**WHAT YOU SHOULD DO**:
Each entry below must be repeated exactly. Leave the pictures out of it.

**INFORMATION PROVIDED**:
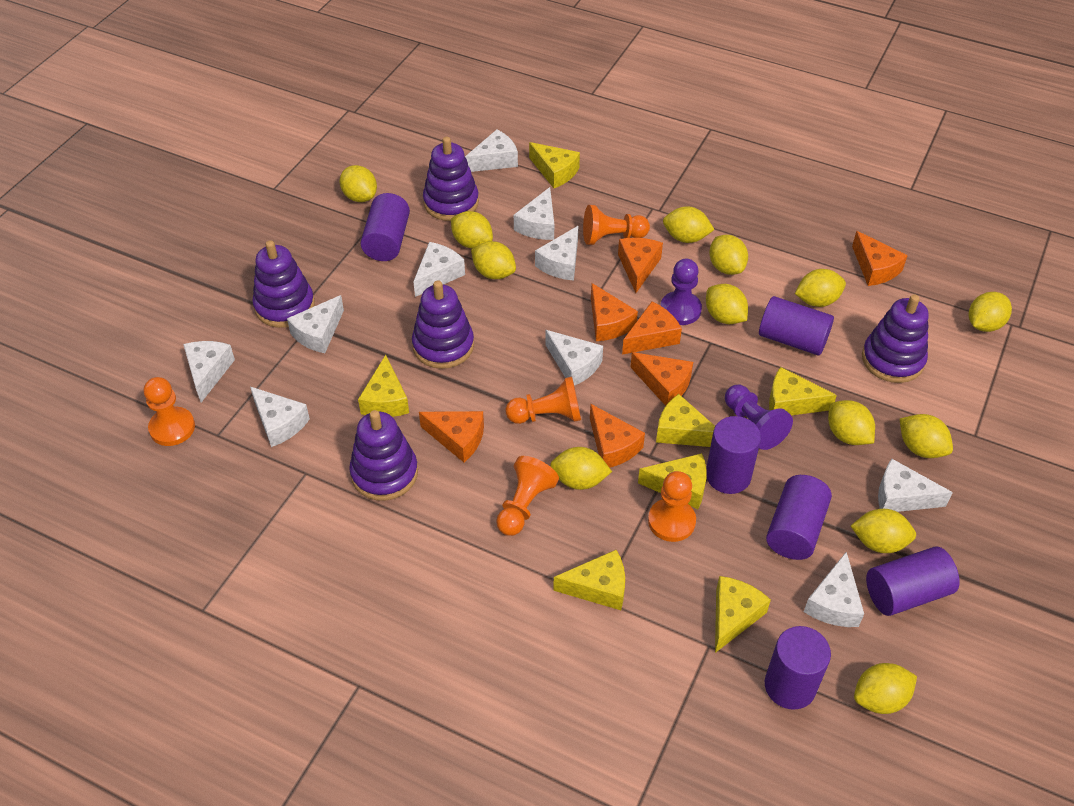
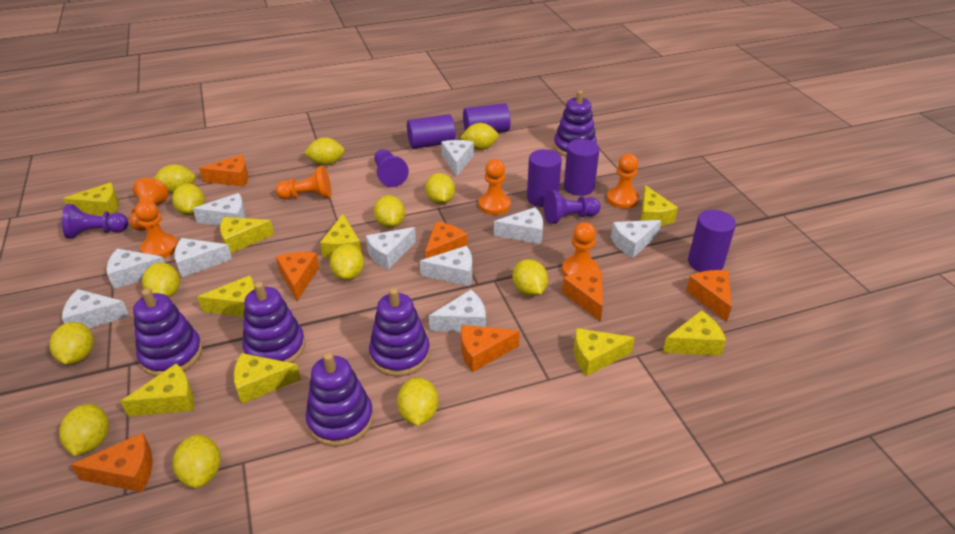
orange pawn: 5 -> 6
purple cylinder: 6 -> 5
purple pawn: 2 -> 3
yellow cheese: 7 -> 9

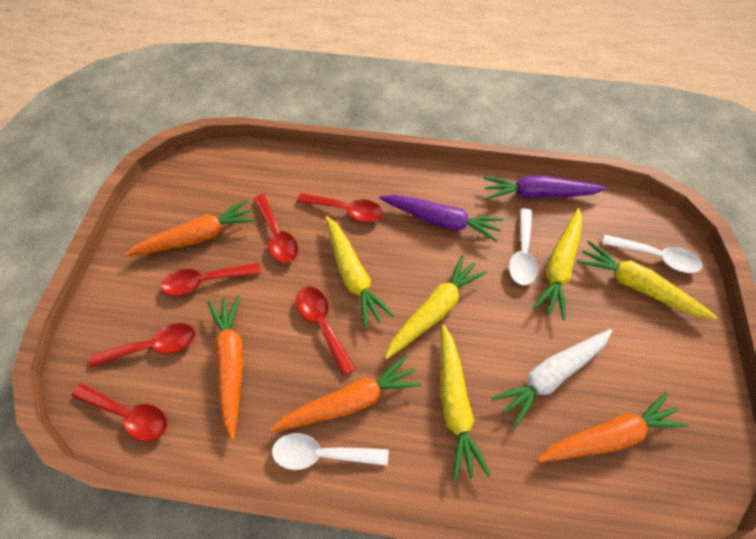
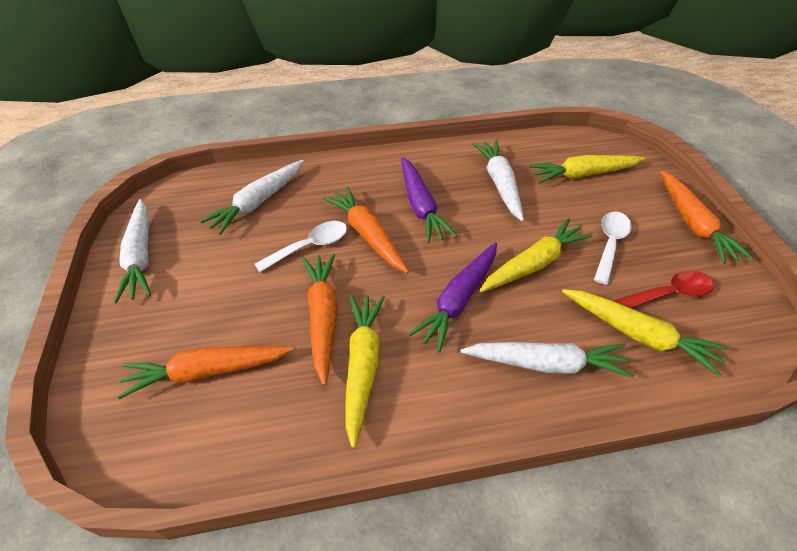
red spoon: 6 -> 1
white carrot: 1 -> 4
white spoon: 3 -> 2
yellow carrot: 5 -> 4

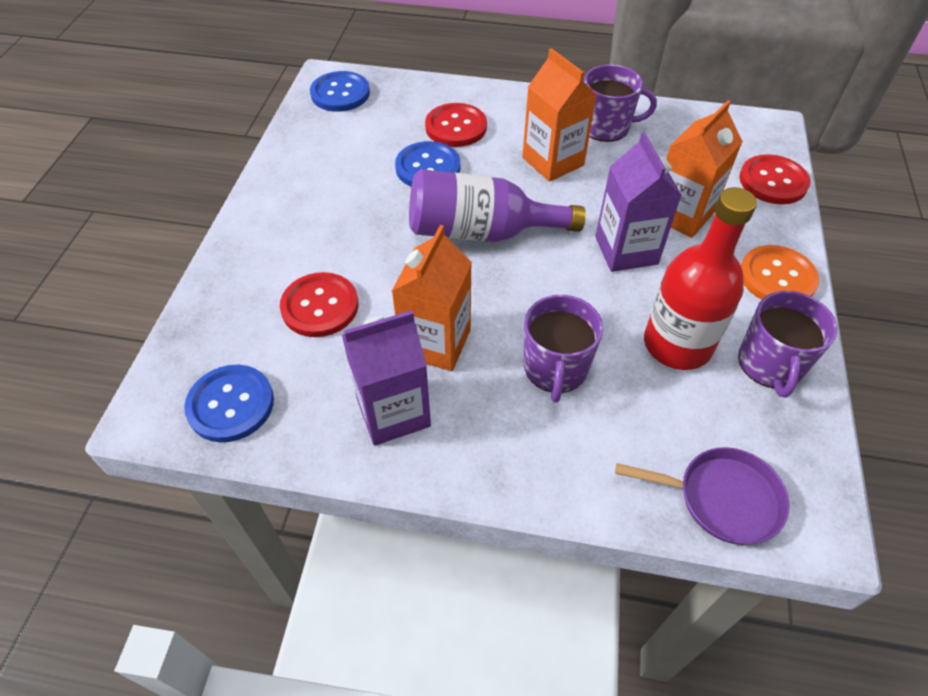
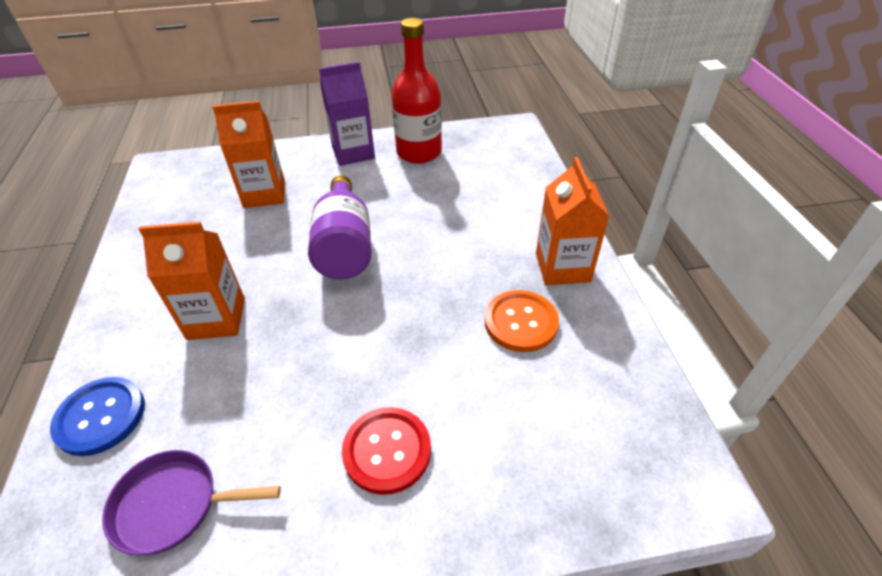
blue button: 3 -> 1
purple carton: 2 -> 1
purple mug: 3 -> 0
red button: 3 -> 1

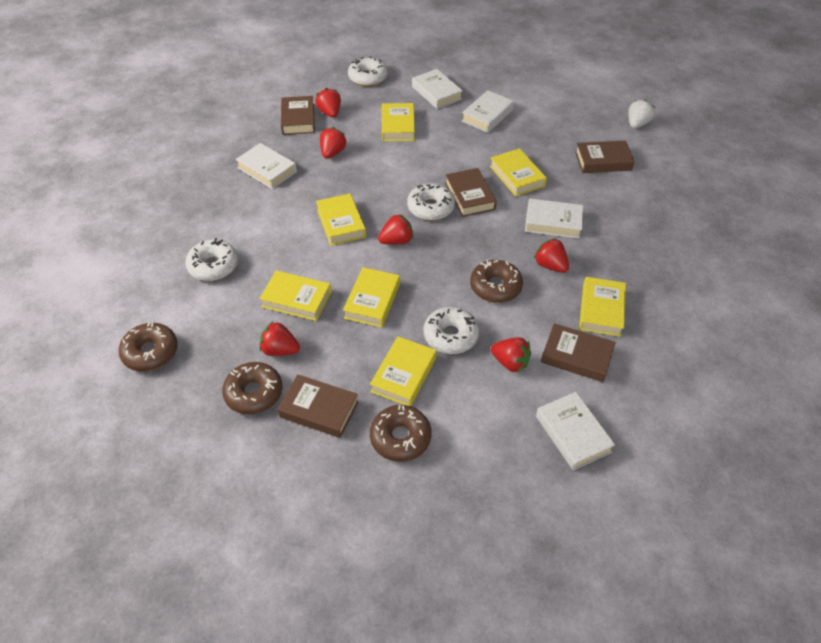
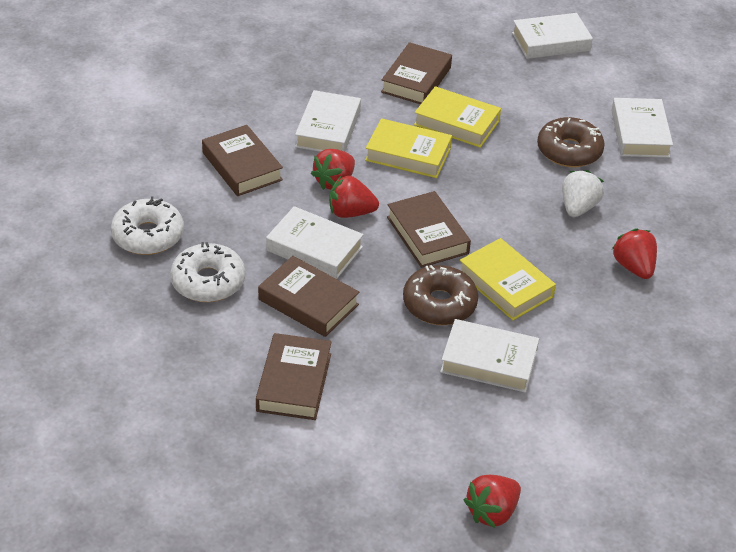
brown donut: 4 -> 2
red strawberry: 6 -> 4
white donut: 4 -> 2
yellow book: 7 -> 3

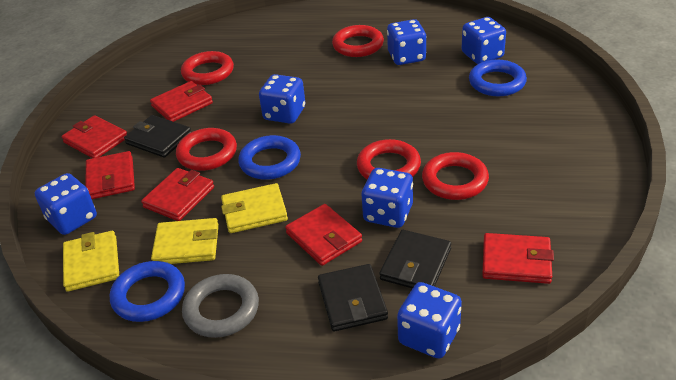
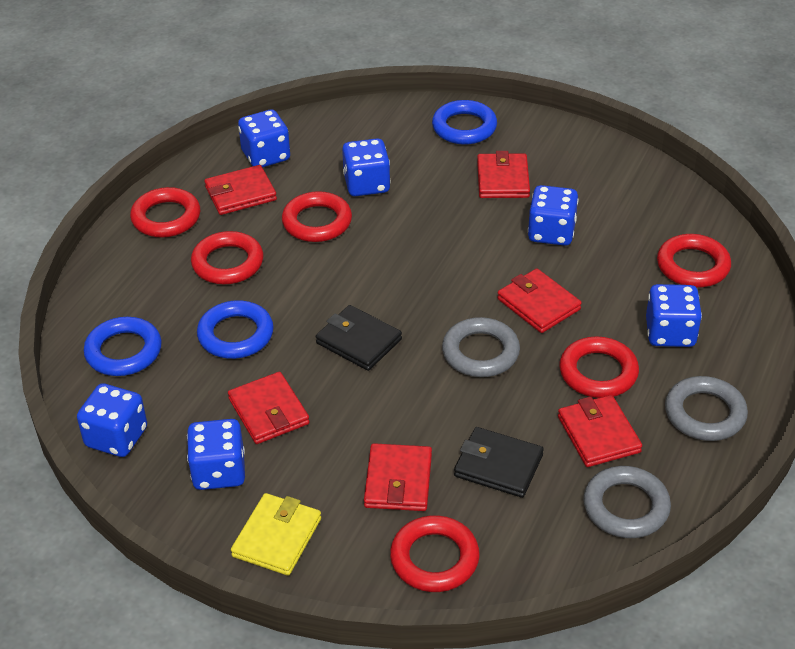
black wallet: 3 -> 2
grey ring: 1 -> 3
red ring: 5 -> 6
yellow wallet: 3 -> 1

**RESULT FOR THIS TASK**:
orange pawn: 5 -> 6
purple cylinder: 6 -> 5
purple pawn: 2 -> 3
yellow cheese: 7 -> 9

red spoon: 6 -> 1
white carrot: 1 -> 4
white spoon: 3 -> 2
yellow carrot: 5 -> 4

blue button: 3 -> 1
purple carton: 2 -> 1
purple mug: 3 -> 0
red button: 3 -> 1

brown donut: 4 -> 2
red strawberry: 6 -> 4
white donut: 4 -> 2
yellow book: 7 -> 3

black wallet: 3 -> 2
grey ring: 1 -> 3
red ring: 5 -> 6
yellow wallet: 3 -> 1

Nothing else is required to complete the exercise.